-- Opening Marker --

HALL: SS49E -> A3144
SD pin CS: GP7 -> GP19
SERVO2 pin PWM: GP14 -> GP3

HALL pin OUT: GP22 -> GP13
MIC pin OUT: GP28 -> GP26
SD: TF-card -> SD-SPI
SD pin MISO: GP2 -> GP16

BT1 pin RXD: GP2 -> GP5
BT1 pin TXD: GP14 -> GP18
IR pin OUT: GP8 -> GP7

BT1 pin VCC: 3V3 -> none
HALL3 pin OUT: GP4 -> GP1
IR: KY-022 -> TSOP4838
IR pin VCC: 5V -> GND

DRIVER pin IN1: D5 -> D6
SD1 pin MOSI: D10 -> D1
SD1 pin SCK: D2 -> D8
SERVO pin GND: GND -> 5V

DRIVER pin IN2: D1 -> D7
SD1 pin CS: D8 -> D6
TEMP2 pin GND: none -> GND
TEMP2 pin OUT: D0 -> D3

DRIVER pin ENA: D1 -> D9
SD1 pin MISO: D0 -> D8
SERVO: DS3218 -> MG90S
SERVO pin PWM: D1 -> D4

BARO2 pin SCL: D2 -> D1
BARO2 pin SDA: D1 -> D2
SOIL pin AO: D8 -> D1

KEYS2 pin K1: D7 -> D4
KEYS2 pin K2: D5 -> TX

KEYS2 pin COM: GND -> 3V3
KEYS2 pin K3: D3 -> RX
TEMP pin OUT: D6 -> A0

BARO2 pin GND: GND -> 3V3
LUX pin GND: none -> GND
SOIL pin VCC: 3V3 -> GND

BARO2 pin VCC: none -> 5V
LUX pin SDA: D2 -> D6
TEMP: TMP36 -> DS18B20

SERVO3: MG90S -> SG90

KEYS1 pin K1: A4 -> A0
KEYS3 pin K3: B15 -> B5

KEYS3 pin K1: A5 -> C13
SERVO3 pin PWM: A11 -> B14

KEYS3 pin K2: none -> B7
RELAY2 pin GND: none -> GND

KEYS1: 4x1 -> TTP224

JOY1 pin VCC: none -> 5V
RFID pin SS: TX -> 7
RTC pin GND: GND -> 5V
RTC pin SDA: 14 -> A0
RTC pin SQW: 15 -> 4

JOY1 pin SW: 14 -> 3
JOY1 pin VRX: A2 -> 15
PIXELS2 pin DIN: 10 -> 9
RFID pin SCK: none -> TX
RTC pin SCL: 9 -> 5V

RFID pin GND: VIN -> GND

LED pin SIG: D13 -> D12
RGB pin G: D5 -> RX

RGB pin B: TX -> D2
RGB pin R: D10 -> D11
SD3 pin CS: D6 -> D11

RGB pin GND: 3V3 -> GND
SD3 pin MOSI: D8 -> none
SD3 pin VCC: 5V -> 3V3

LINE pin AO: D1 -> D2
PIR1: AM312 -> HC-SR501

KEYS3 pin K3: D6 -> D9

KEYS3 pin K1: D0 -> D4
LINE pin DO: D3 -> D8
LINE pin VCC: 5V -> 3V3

-- Closing Marker --

- [Exercise details]: Reproduce, exactly as they stand in the data above, the lines from the one that holds "SERVO pin GND: GND -> 5V" to the one that holds "TEMP: TMP36 -> DS18B20", inclusive.

- [Worked solution]:
SERVO pin GND: GND -> 5V

DRIVER pin IN2: D1 -> D7
SD1 pin CS: D8 -> D6
TEMP2 pin GND: none -> GND
TEMP2 pin OUT: D0 -> D3

DRIVER pin ENA: D1 -> D9
SD1 pin MISO: D0 -> D8
SERVO: DS3218 -> MG90S
SERVO pin PWM: D1 -> D4

BARO2 pin SCL: D2 -> D1
BARO2 pin SDA: D1 -> D2
SOIL pin AO: D8 -> D1

KEYS2 pin K1: D7 -> D4
KEYS2 pin K2: D5 -> TX

KEYS2 pin COM: GND -> 3V3
KEYS2 pin K3: D3 -> RX
TEMP pin OUT: D6 -> A0

BARO2 pin GND: GND -> 3V3
LUX pin GND: none -> GND
SOIL pin VCC: 3V3 -> GND

BARO2 pin VCC: none -> 5V
LUX pin SDA: D2 -> D6
TEMP: TMP36 -> DS18B20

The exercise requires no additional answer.